↓↓↓

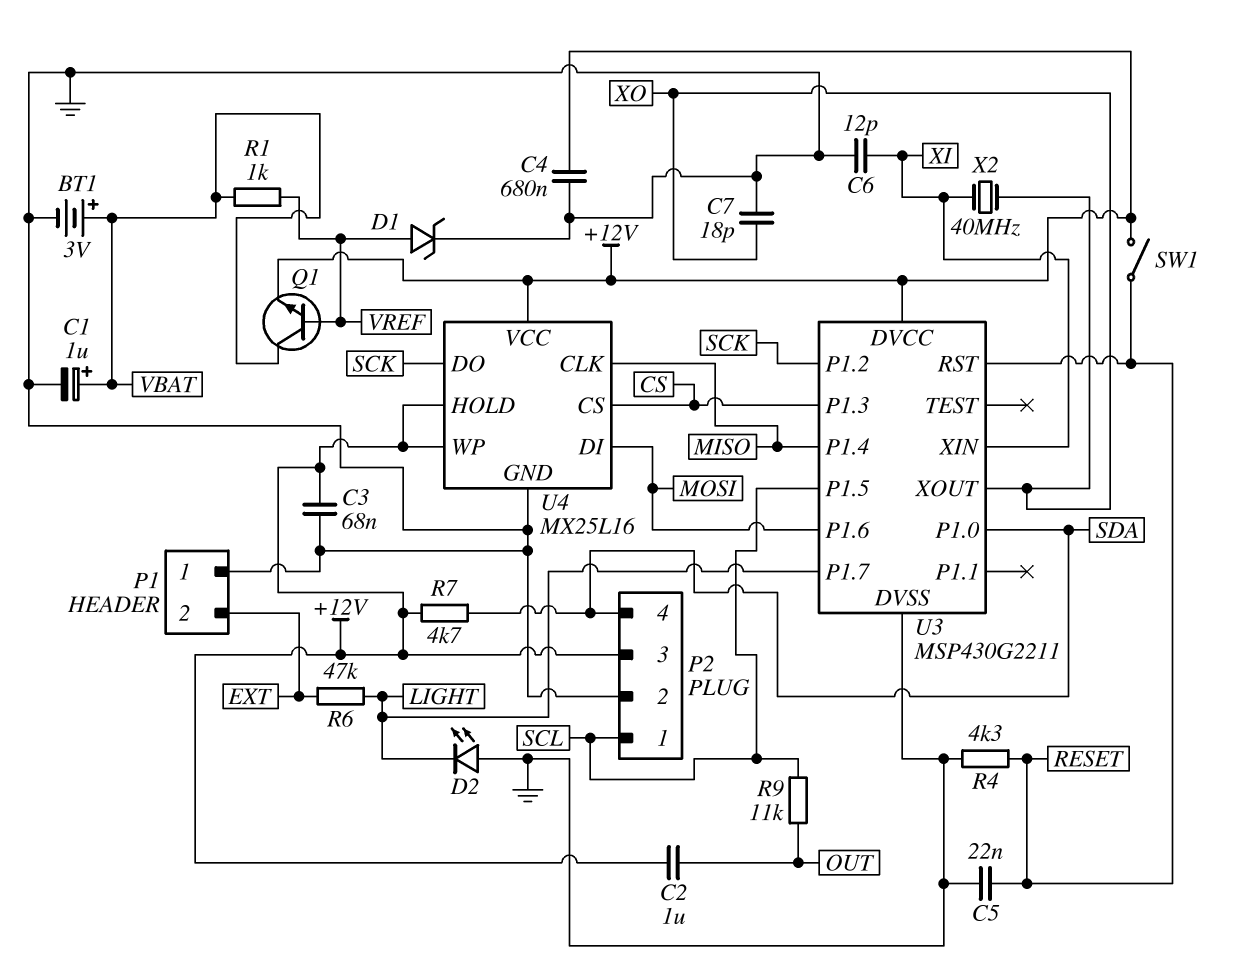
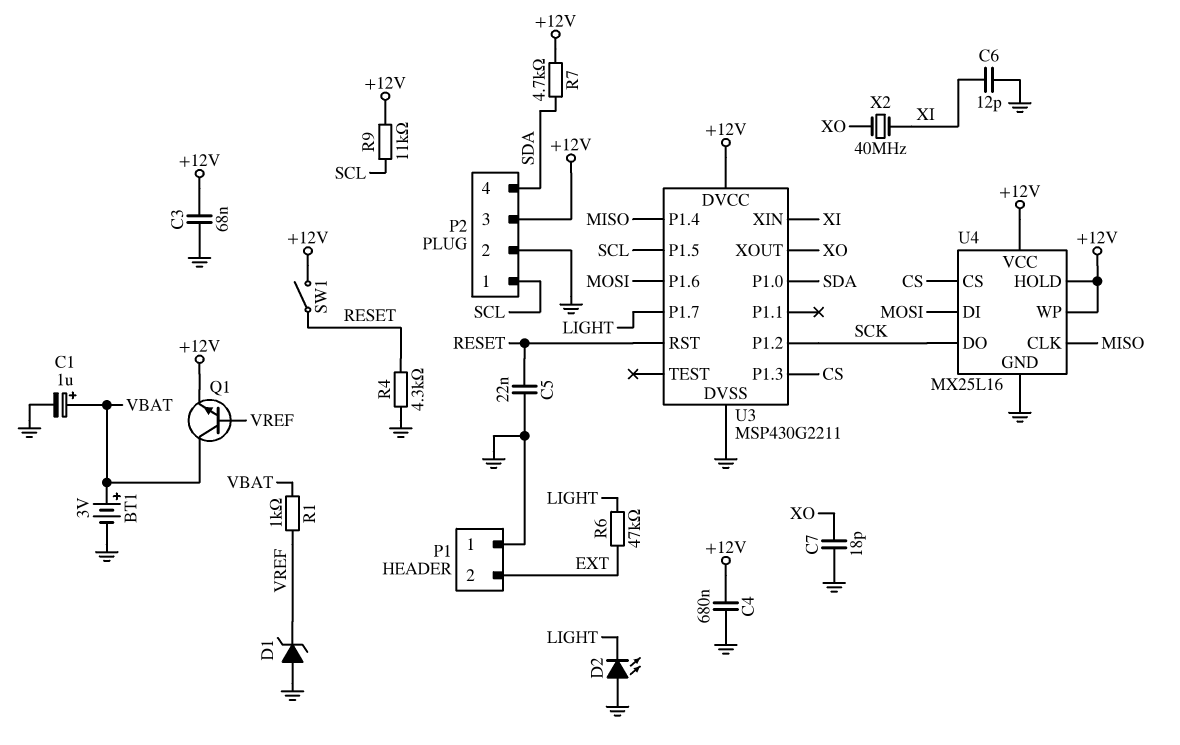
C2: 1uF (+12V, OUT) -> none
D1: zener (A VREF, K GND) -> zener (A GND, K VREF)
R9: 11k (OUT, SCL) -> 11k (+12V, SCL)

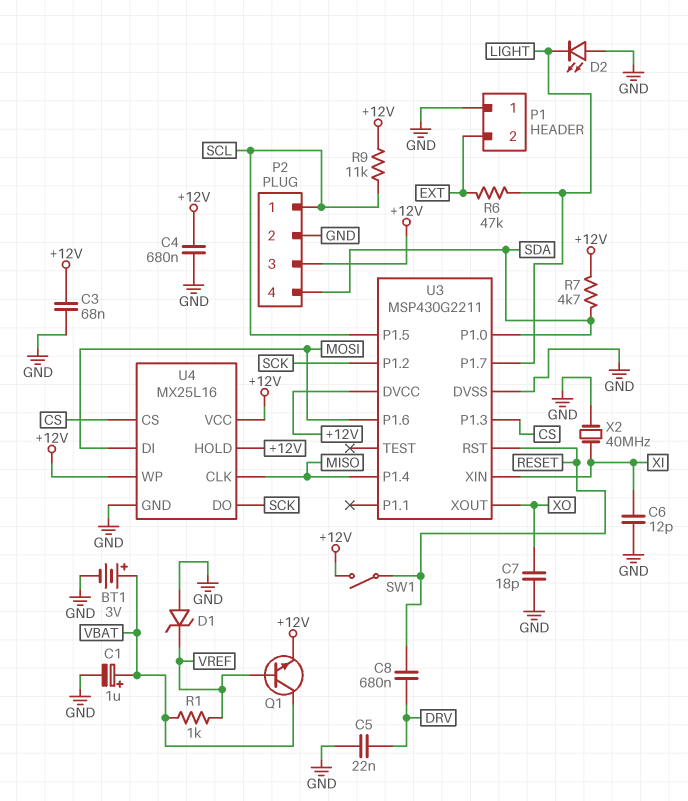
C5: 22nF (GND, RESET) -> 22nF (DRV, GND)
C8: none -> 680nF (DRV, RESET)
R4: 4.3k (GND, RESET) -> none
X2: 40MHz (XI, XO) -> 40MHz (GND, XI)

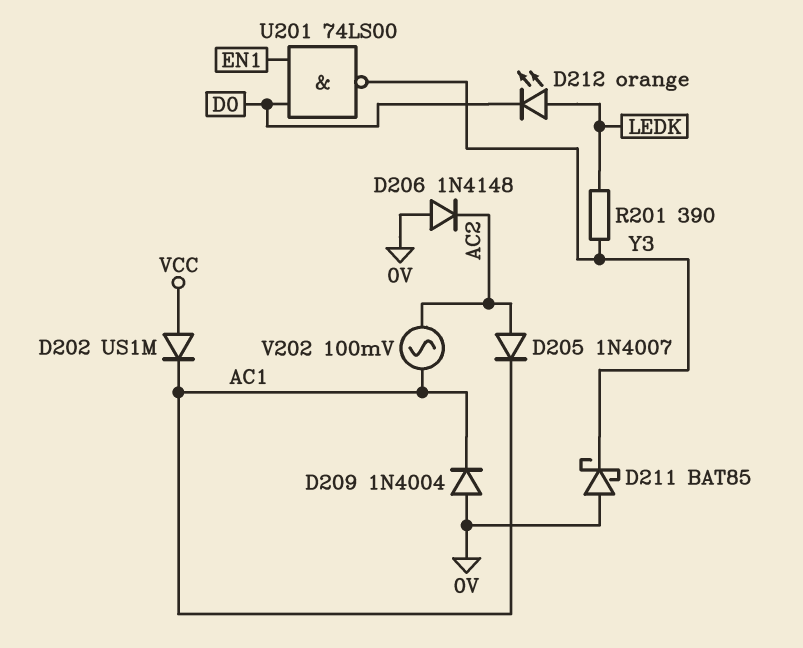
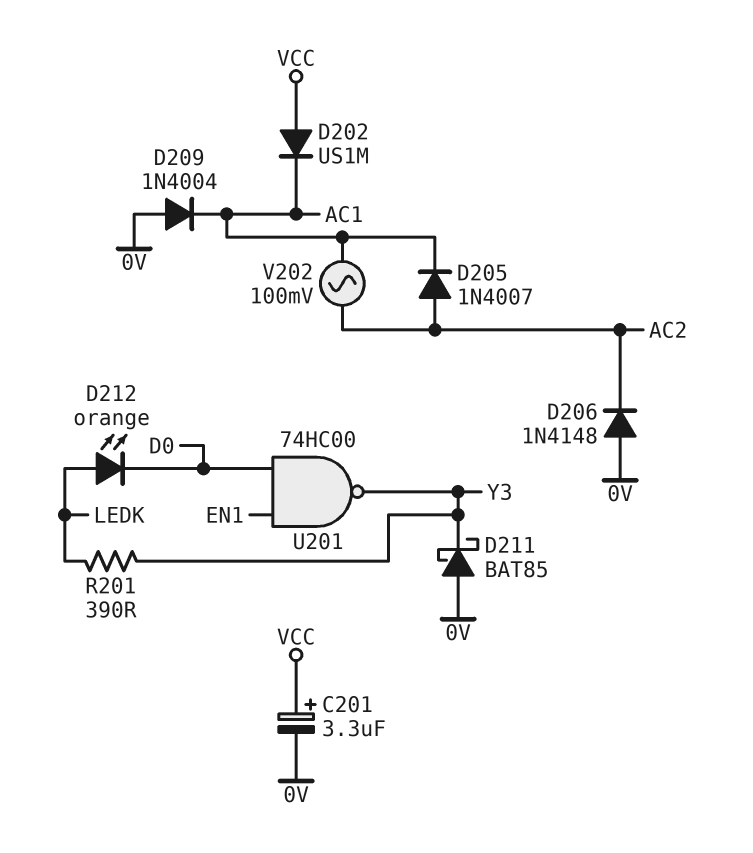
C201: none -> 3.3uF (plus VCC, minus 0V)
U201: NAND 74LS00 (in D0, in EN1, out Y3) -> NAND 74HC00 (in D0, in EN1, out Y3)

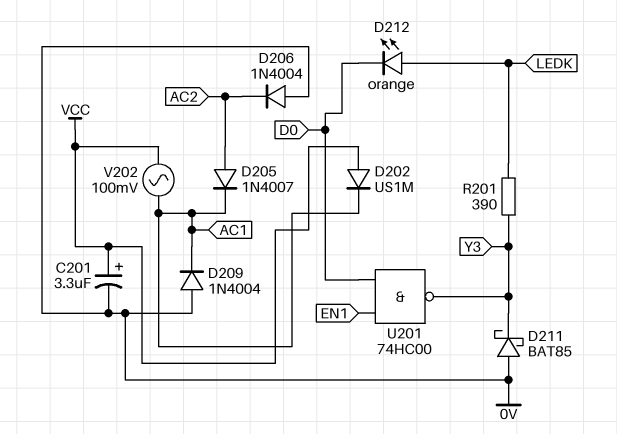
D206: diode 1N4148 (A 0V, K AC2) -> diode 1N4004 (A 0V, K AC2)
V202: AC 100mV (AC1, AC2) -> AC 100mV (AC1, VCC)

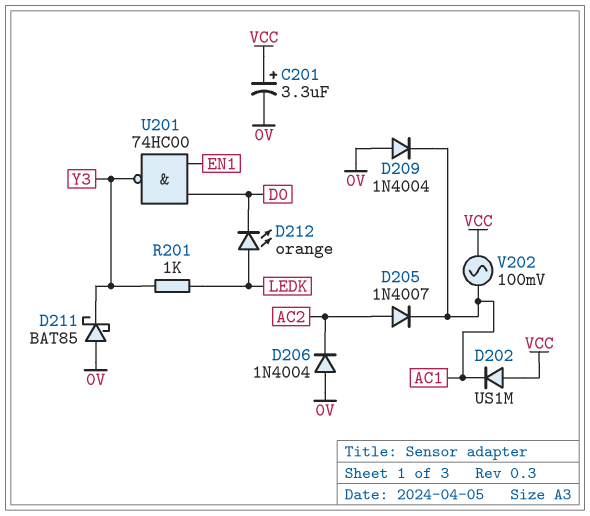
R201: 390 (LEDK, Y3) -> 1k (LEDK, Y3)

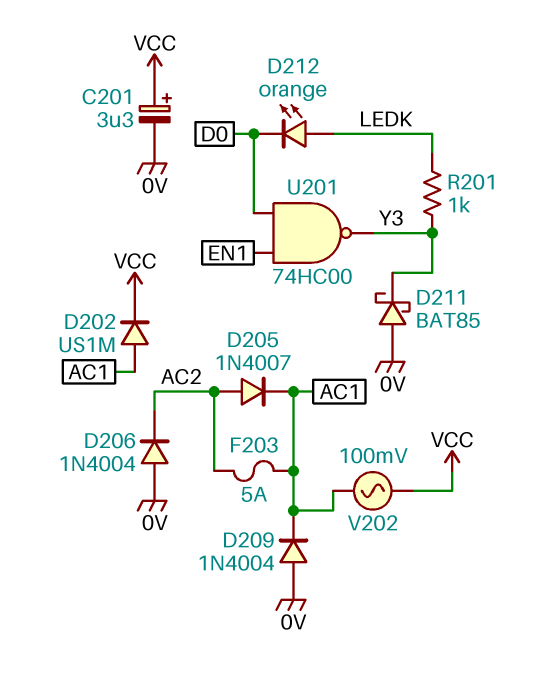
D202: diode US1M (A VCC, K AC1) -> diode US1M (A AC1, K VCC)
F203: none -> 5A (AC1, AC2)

↑↑↑

The expected output is one number, the tally of lines above containing "RESET".

3